What to produce – Wherever the line with "CN1 pin 1: 0V -> BAT" sits in the listing below, transcribe from it up to and including the line with "C213: 22uF (plus", exactly, and leave the remaining lines out.

[Opening Raw data section]

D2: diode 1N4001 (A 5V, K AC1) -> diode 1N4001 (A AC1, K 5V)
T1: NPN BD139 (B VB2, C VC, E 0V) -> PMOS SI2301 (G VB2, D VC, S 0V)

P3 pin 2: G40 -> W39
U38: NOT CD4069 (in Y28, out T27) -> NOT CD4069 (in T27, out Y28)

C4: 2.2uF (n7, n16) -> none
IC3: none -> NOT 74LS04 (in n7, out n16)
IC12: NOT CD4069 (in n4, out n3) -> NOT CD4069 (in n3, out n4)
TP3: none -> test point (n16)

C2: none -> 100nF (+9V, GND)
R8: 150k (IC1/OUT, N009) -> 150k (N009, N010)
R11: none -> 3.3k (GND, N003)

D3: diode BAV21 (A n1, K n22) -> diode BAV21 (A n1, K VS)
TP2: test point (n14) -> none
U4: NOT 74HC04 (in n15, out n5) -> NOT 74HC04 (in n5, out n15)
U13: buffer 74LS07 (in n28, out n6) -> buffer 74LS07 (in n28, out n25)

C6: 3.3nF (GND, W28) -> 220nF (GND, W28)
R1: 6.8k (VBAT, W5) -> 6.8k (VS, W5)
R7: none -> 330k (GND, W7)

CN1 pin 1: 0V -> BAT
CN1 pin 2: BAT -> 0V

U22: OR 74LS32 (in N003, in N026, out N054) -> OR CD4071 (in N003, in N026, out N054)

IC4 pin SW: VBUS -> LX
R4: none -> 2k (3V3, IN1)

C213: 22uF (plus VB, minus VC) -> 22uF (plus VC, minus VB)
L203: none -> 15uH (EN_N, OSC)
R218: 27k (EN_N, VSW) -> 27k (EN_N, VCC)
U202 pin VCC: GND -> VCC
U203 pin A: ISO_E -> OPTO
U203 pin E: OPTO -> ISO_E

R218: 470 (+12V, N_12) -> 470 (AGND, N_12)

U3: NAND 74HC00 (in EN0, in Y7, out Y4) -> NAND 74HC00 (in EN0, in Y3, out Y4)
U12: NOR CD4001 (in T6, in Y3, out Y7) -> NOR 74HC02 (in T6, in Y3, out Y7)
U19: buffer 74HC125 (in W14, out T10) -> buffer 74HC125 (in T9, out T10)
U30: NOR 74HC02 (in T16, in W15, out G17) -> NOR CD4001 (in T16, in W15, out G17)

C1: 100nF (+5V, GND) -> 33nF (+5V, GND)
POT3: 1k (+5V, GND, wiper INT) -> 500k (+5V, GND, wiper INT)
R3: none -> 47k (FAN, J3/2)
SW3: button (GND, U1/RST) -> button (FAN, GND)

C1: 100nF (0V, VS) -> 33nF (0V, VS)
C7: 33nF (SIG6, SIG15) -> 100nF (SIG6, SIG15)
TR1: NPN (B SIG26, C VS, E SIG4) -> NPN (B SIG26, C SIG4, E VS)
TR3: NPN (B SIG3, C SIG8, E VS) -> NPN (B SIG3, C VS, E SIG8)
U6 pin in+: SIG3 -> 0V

[Closing Raw data section]

Your solution –
CN1 pin 1: 0V -> BAT
CN1 pin 2: BAT -> 0V

U22: OR 74LS32 (in N003, in N026, out N054) -> OR CD4071 (in N003, in N026, out N054)

IC4 pin SW: VBUS -> LX
R4: none -> 2k (3V3, IN1)

C213: 22uF (plus VB, minus VC) -> 22uF (plus VC, minus VB)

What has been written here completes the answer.